[PROBLEM REQUIREMENTS] Could you repeat all of the entries exactly, leaving out any pictures?

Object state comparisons
++++++++
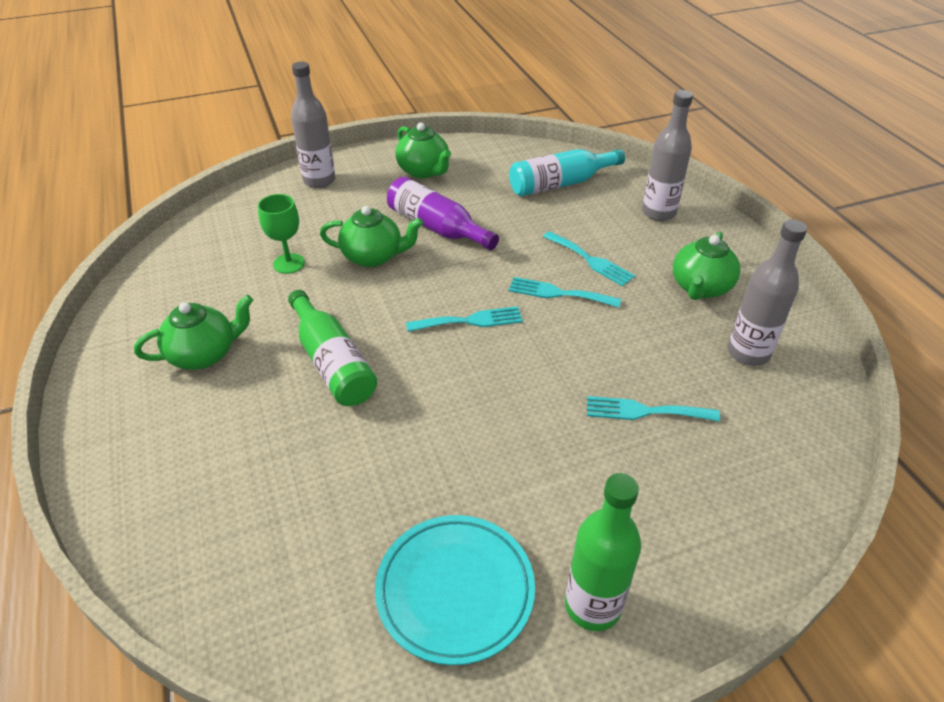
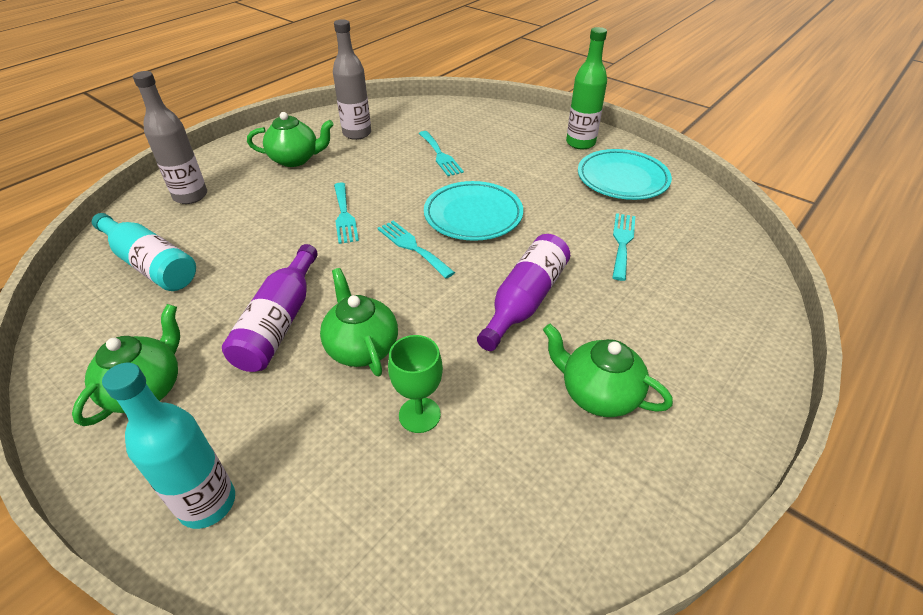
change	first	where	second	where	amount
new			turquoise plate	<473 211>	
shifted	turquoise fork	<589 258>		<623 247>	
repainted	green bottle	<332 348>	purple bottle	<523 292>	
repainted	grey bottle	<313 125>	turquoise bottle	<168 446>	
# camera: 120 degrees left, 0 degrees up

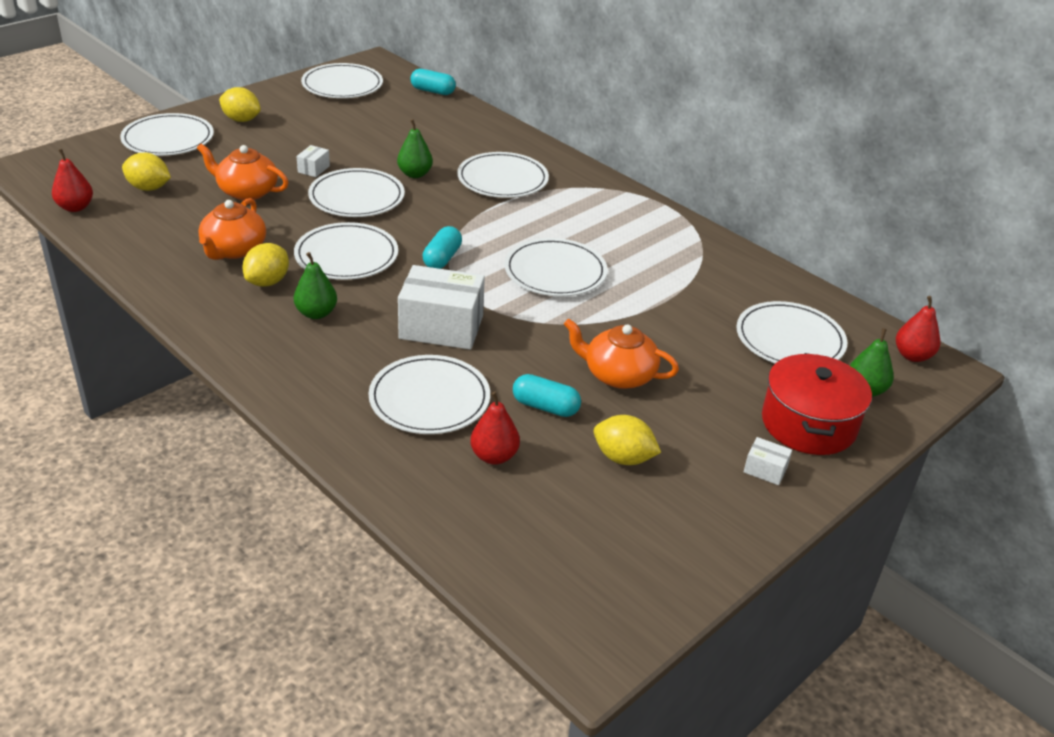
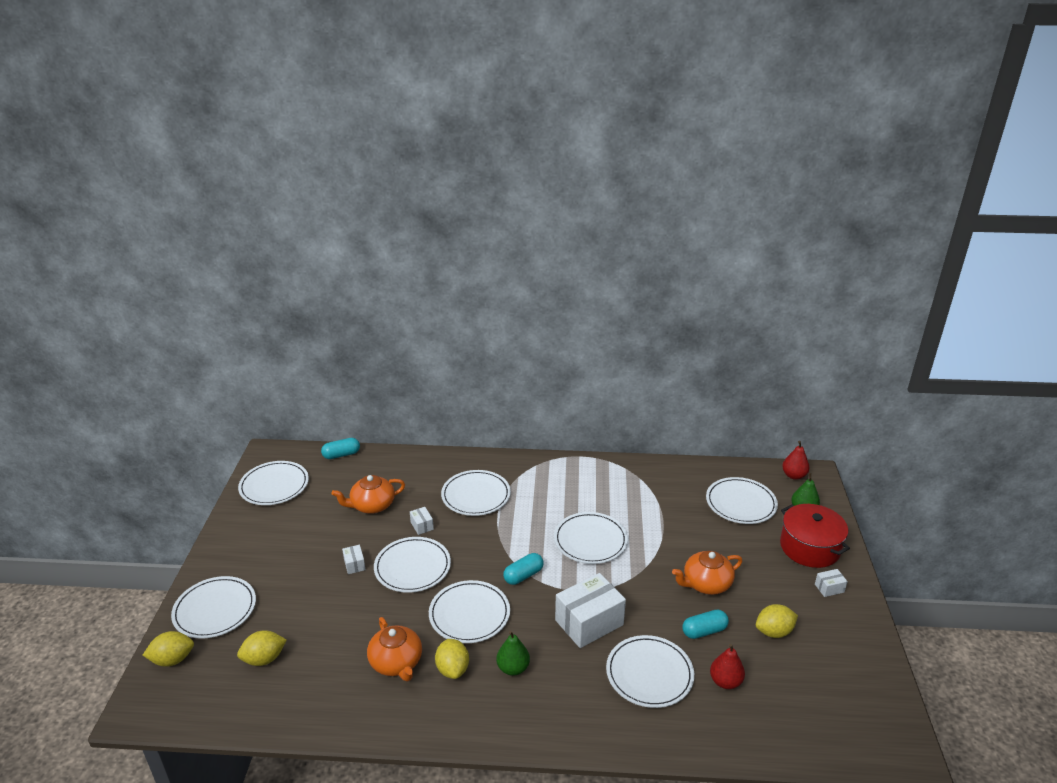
change	first	where	second	where	amount
gone	red pear	<72 180>			
shifted	orange teapot	<243 172>		<368 494>	
shifted	yellow lemon	<240 104>		<168 649>	
swapped	green pear	<415 148>	white box	<422 521>	
rotated	turquoise capsule	<442 247>		<523 569>	75 degrees clockwise
# camera: 40 degrees left, 5 degrees down

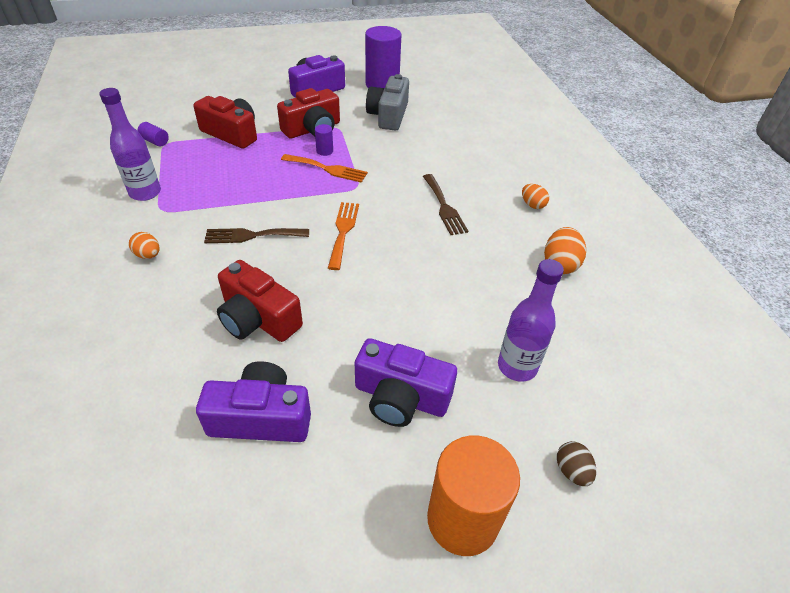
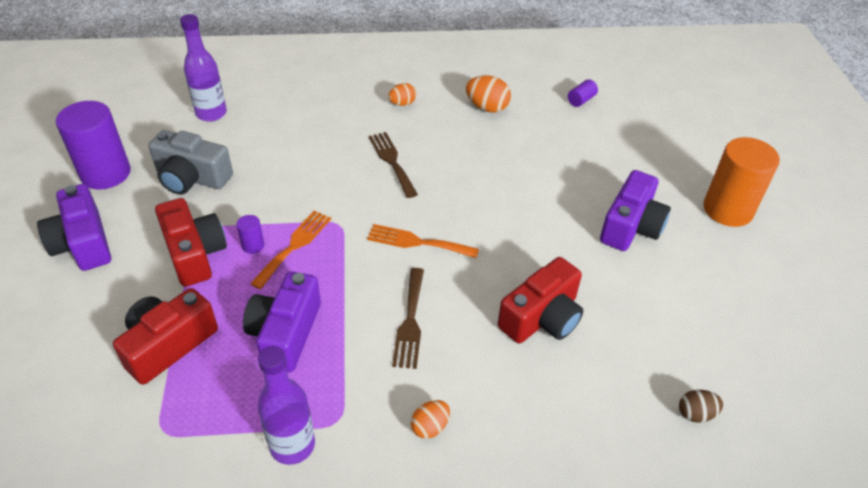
change	first	where	second	where	amount
shifted	purple cylinder	<153 134>		<583 93>	
shifted	purple camera	<253 401>		<282 321>	
shifted	purple bottle	<531 320>		<203 68>	
shifted	brown egg	<576 463>		<701 406>	
rotated	brown fork	<445 204>		<393 165>	105 degrees counterclockwise
# camera: 80 degrees left, 0 degrees up

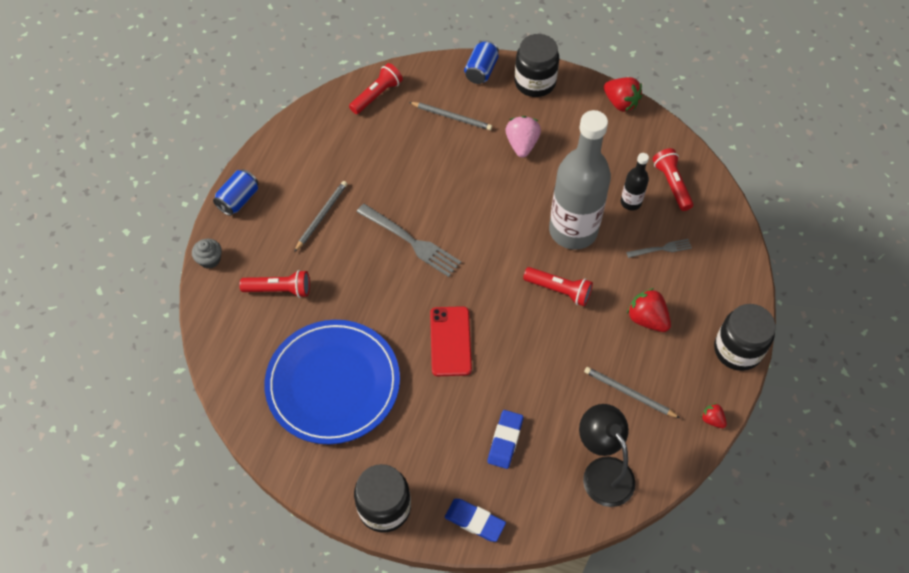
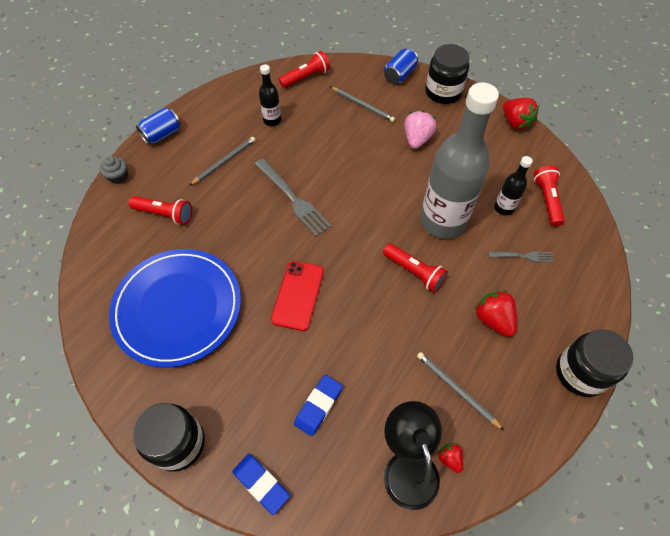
change	first	where	second	where	amount
new			black bottle	<270 95>	
shifted	red strawberry	<714 415>		<450 458>	
# camera: 15 degrees right, 0 degrees up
++++++++
[RESPONSE BELOW]
change	first	where	second	where	amount
new			turquoise plate	<473 211>	
shifted	turquoise fork	<589 258>		<623 247>	
repainted	green bottle	<332 348>	purple bottle	<523 292>	
repainted	grey bottle	<313 125>	turquoise bottle	<168 446>	
# camera: 120 degrees left, 0 degrees up

change	first	where	second	where	amount
gone	red pear	<72 180>			
shifted	orange teapot	<243 172>		<368 494>	
shifted	yellow lemon	<240 104>		<168 649>	
swapped	green pear	<415 148>	white box	<422 521>	
rotated	turquoise capsule	<442 247>		<523 569>	75 degrees clockwise
# camera: 40 degrees left, 5 degrees down

change	first	where	second	where	amount
shifted	purple cylinder	<153 134>		<583 93>	
shifted	purple camera	<253 401>		<282 321>	
shifted	purple bottle	<531 320>		<203 68>	
shifted	brown egg	<576 463>		<701 406>	
rotated	brown fork	<445 204>		<393 165>	105 degrees counterclockwise
# camera: 80 degrees left, 0 degrees up

change	first	where	second	where	amount
new			black bottle	<270 95>	
shifted	red strawberry	<714 415>		<450 458>	
# camera: 15 degrees right, 0 degrees up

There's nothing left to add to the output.